[Dataset excerpts]
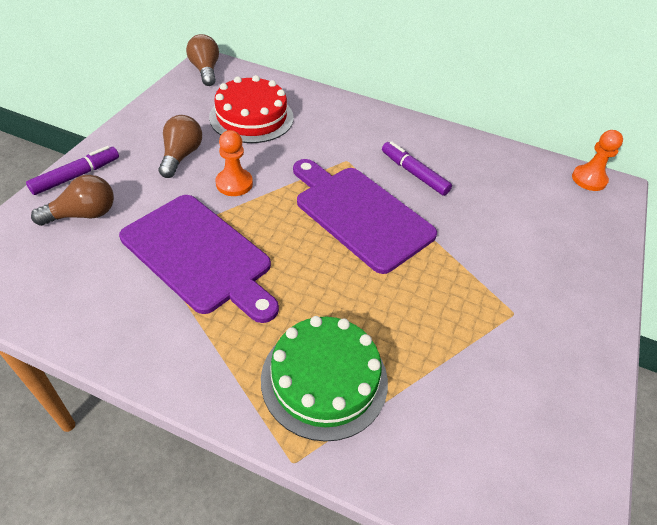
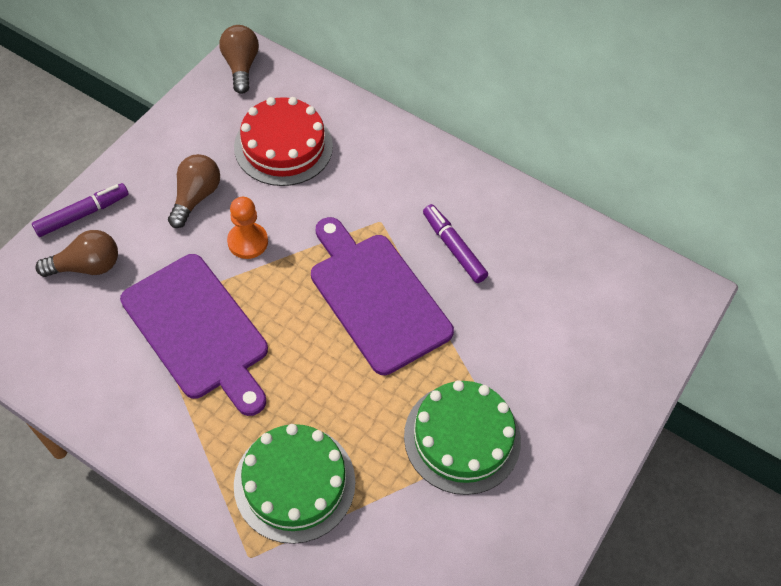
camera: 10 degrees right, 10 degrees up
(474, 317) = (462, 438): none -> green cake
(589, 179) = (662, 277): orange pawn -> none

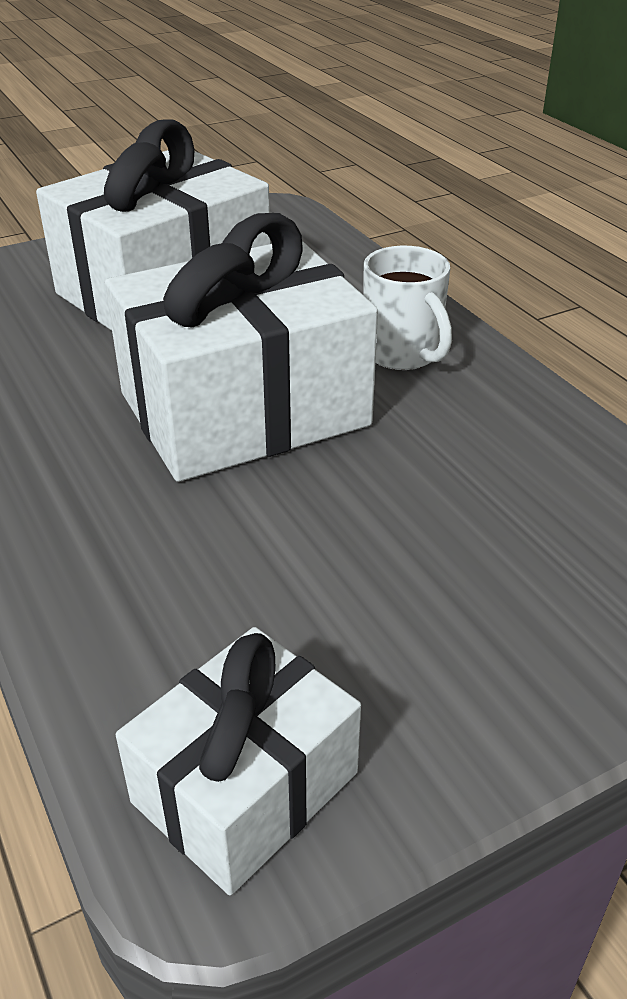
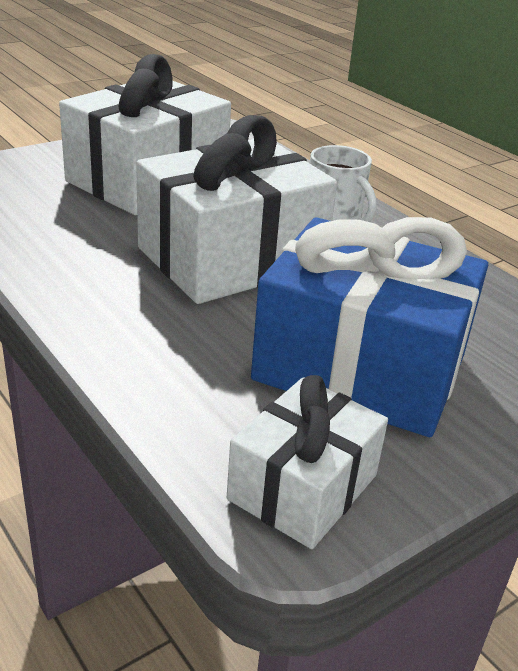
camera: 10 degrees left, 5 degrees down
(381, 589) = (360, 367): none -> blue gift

==

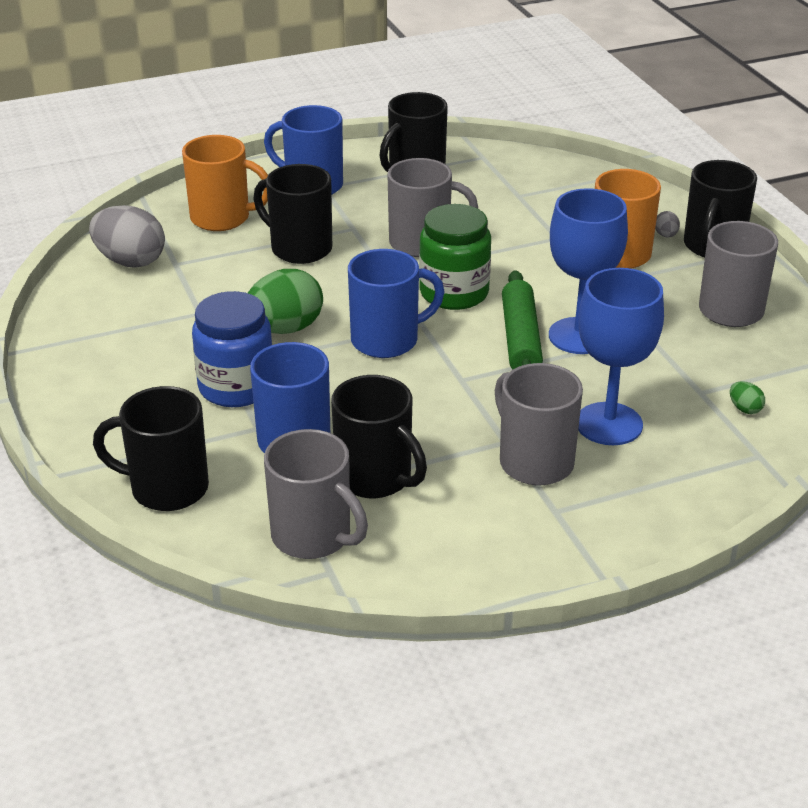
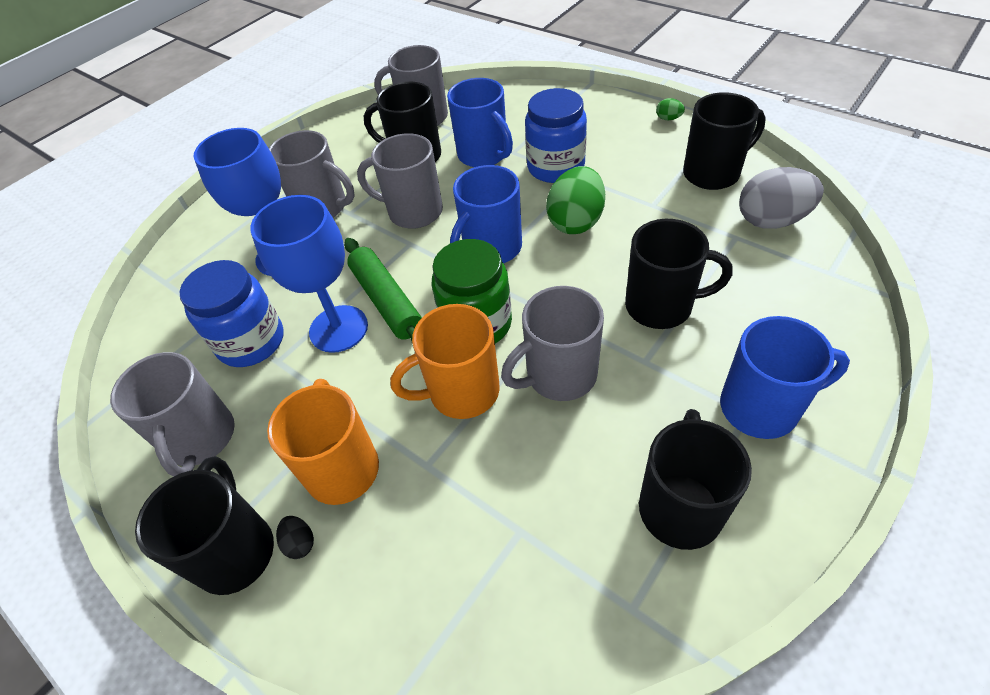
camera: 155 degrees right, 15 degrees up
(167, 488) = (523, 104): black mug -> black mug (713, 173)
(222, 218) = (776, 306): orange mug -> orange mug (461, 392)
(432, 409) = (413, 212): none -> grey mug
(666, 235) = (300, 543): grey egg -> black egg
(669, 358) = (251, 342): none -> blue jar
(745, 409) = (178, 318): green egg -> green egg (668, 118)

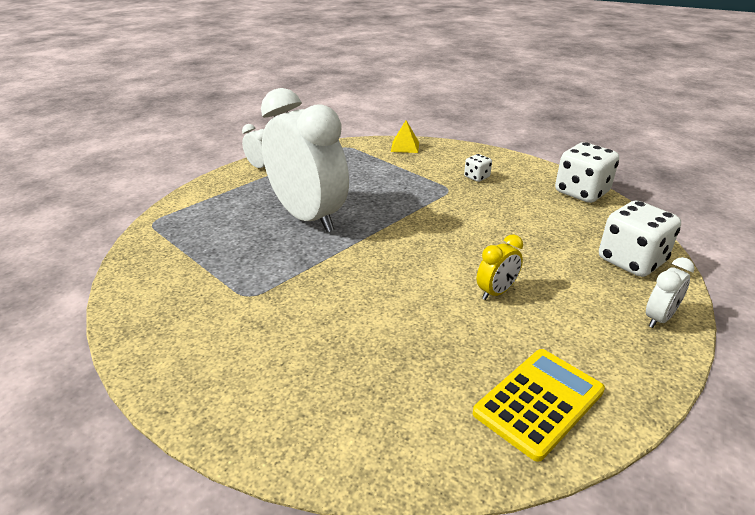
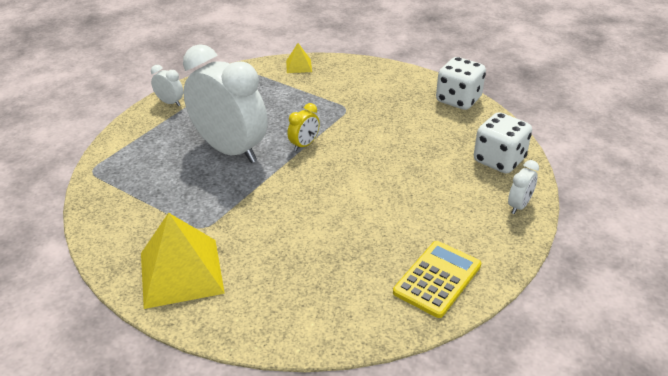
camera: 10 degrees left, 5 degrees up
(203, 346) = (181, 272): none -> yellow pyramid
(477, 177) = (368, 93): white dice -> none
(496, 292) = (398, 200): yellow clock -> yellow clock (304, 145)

§ **EXERCISE DETAILS**
The result should be an exact copy of only the lines above from the one that holds "camera: 10 degrees right, 10 degrees up" through the one that holds "(381, 589) = (360, 367): none -> blue gift", both ends included, without pictures.

§ **RESPONSE TO THIS TASK**
camera: 10 degrees right, 10 degrees up
(474, 317) = (462, 438): none -> green cake
(589, 179) = (662, 277): orange pawn -> none

camera: 10 degrees left, 5 degrees down
(381, 589) = (360, 367): none -> blue gift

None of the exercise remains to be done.